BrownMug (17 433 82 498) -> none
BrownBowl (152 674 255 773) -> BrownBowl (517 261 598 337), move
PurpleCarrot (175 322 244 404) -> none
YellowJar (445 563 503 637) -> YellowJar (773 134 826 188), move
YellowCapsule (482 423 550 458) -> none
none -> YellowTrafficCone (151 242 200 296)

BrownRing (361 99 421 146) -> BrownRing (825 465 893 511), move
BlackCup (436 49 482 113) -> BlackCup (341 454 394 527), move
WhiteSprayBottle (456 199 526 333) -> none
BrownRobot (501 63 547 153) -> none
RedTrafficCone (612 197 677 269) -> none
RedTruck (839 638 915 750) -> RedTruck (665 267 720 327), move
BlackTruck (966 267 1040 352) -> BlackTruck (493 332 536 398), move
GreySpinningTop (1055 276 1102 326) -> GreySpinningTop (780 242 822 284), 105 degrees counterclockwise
************
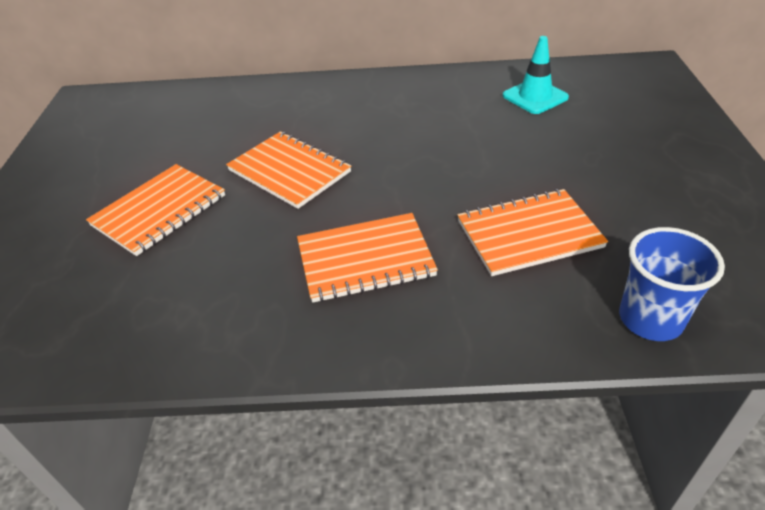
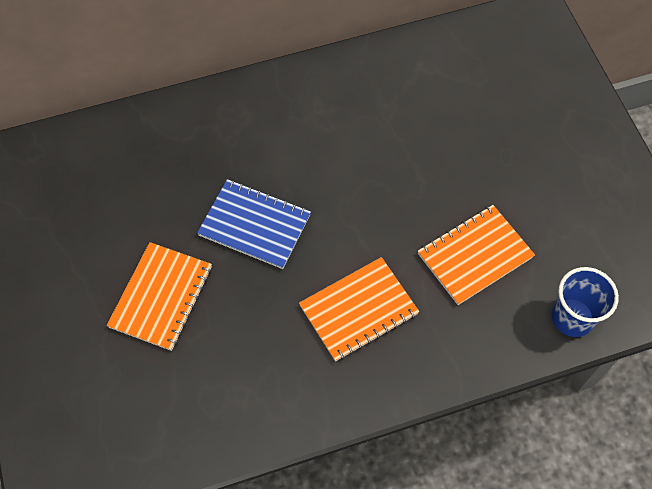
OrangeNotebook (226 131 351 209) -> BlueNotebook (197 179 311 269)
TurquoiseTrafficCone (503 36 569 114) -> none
************
# [WHAT YOU WILL DO]
Would you retype the lines above from the one with "BrownMug (17 433 82 498) -> none" down to the one with "YellowCapsule (482 423 550 458) -> none", word for word, both ends included and no other lines?

# [TASK ANSWER]
BrownMug (17 433 82 498) -> none
BrownBowl (152 674 255 773) -> BrownBowl (517 261 598 337), move
PurpleCarrot (175 322 244 404) -> none
YellowJar (445 563 503 637) -> YellowJar (773 134 826 188), move
YellowCapsule (482 423 550 458) -> none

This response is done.